**YOUR GOAL**. Rewrite the rows below, changing "semicircle" to "half-circle" wherever it occurs and leaving everything else untouched.
* Start SOURCE MATERIAL *
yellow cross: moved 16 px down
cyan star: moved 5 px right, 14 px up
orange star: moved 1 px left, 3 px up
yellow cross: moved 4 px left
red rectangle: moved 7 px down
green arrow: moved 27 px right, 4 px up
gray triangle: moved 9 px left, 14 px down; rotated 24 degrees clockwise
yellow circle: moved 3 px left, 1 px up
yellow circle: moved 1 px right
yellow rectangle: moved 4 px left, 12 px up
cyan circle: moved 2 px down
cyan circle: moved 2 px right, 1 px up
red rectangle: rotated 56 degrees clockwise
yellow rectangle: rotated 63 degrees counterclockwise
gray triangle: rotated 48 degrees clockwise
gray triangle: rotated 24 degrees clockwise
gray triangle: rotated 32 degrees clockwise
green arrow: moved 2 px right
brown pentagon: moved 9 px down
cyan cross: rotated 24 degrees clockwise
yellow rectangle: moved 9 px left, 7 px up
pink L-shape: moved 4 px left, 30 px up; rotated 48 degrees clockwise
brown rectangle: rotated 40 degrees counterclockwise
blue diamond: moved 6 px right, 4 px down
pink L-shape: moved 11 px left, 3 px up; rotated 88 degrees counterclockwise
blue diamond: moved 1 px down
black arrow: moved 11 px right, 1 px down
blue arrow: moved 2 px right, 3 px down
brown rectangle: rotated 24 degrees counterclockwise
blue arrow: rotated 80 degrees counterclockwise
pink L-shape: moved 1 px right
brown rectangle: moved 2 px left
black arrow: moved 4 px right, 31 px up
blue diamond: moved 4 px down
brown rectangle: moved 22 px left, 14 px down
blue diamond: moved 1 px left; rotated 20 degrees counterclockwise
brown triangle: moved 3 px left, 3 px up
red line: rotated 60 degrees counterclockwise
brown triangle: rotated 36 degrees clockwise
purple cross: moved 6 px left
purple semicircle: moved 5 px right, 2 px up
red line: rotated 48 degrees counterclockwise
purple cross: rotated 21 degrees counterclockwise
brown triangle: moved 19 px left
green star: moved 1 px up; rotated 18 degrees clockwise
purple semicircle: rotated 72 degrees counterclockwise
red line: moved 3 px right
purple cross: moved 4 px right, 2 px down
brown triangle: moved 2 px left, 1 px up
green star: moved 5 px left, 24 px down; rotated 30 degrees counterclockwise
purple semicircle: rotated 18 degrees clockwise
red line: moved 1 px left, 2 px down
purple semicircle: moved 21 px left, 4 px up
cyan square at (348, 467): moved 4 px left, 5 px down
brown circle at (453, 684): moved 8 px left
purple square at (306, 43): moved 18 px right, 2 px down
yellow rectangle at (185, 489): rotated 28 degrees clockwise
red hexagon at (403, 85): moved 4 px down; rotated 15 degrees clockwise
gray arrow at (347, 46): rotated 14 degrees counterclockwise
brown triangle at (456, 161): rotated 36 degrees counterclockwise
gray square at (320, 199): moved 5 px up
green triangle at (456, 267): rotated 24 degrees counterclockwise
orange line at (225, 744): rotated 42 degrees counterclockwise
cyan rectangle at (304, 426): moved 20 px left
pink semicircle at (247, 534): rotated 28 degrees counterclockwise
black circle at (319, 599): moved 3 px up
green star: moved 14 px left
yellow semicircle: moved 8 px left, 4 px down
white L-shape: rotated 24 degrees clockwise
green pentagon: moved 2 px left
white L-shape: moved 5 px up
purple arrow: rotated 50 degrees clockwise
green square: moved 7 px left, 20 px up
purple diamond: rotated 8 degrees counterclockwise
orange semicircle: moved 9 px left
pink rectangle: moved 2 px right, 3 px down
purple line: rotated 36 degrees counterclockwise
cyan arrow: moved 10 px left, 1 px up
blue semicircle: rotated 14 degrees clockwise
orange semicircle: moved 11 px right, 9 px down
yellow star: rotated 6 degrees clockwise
* End SOURCE MATERIAL *
**CORRECT OUTPUT**.
yellow cross: moved 16 px down
cyan star: moved 5 px right, 14 px up
orange star: moved 1 px left, 3 px up
yellow cross: moved 4 px left
red rectangle: moved 7 px down
green arrow: moved 27 px right, 4 px up
gray triangle: moved 9 px left, 14 px down; rotated 24 degrees clockwise
yellow circle: moved 3 px left, 1 px up
yellow circle: moved 1 px right
yellow rectangle: moved 4 px left, 12 px up
cyan circle: moved 2 px down
cyan circle: moved 2 px right, 1 px up
red rectangle: rotated 56 degrees clockwise
yellow rectangle: rotated 63 degrees counterclockwise
gray triangle: rotated 48 degrees clockwise
gray triangle: rotated 24 degrees clockwise
gray triangle: rotated 32 degrees clockwise
green arrow: moved 2 px right
brown pentagon: moved 9 px down
cyan cross: rotated 24 degrees clockwise
yellow rectangle: moved 9 px left, 7 px up
pink L-shape: moved 4 px left, 30 px up; rotated 48 degrees clockwise
brown rectangle: rotated 40 degrees counterclockwise
blue diamond: moved 6 px right, 4 px down
pink L-shape: moved 11 px left, 3 px up; rotated 88 degrees counterclockwise
blue diamond: moved 1 px down
black arrow: moved 11 px right, 1 px down
blue arrow: moved 2 px right, 3 px down
brown rectangle: rotated 24 degrees counterclockwise
blue arrow: rotated 80 degrees counterclockwise
pink L-shape: moved 1 px right
brown rectangle: moved 2 px left
black arrow: moved 4 px right, 31 px up
blue diamond: moved 4 px down
brown rectangle: moved 22 px left, 14 px down
blue diamond: moved 1 px left; rotated 20 degrees counterclockwise
brown triangle: moved 3 px left, 3 px up
red line: rotated 60 degrees counterclockwise
brown triangle: rotated 36 degrees clockwise
purple cross: moved 6 px left
purple half-circle: moved 5 px right, 2 px up
red line: rotated 48 degrees counterclockwise
purple cross: rotated 21 degrees counterclockwise
brown triangle: moved 19 px left
green star: moved 1 px up; rotated 18 degrees clockwise
purple half-circle: rotated 72 degrees counterclockwise
red line: moved 3 px right
purple cross: moved 4 px right, 2 px down
brown triangle: moved 2 px left, 1 px up
green star: moved 5 px left, 24 px down; rotated 30 degrees counterclockwise
purple half-circle: rotated 18 degrees clockwise
red line: moved 1 px left, 2 px down
purple half-circle: moved 21 px left, 4 px up
cyan square at (348, 467): moved 4 px left, 5 px down
brown circle at (453, 684): moved 8 px left
purple square at (306, 43): moved 18 px right, 2 px down
yellow rectangle at (185, 489): rotated 28 degrees clockwise
red hexagon at (403, 85): moved 4 px down; rotated 15 degrees clockwise
gray arrow at (347, 46): rotated 14 degrees counterclockwise
brown triangle at (456, 161): rotated 36 degrees counterclockwise
gray square at (320, 199): moved 5 px up
green triangle at (456, 267): rotated 24 degrees counterclockwise
orange line at (225, 744): rotated 42 degrees counterclockwise
cyan rectangle at (304, 426): moved 20 px left
pink half-circle at (247, 534): rotated 28 degrees counterclockwise
black circle at (319, 599): moved 3 px up
green star: moved 14 px left
yellow half-circle: moved 8 px left, 4 px down
white L-shape: rotated 24 degrees clockwise
green pentagon: moved 2 px left
white L-shape: moved 5 px up
purple arrow: rotated 50 degrees clockwise
green square: moved 7 px left, 20 px up
purple diamond: rotated 8 degrees counterclockwise
orange half-circle: moved 9 px left
pink rectangle: moved 2 px right, 3 px down
purple line: rotated 36 degrees counterclockwise
cyan arrow: moved 10 px left, 1 px up
blue half-circle: rotated 14 degrees clockwise
orange half-circle: moved 11 px right, 9 px down
yellow star: rotated 6 degrees clockwise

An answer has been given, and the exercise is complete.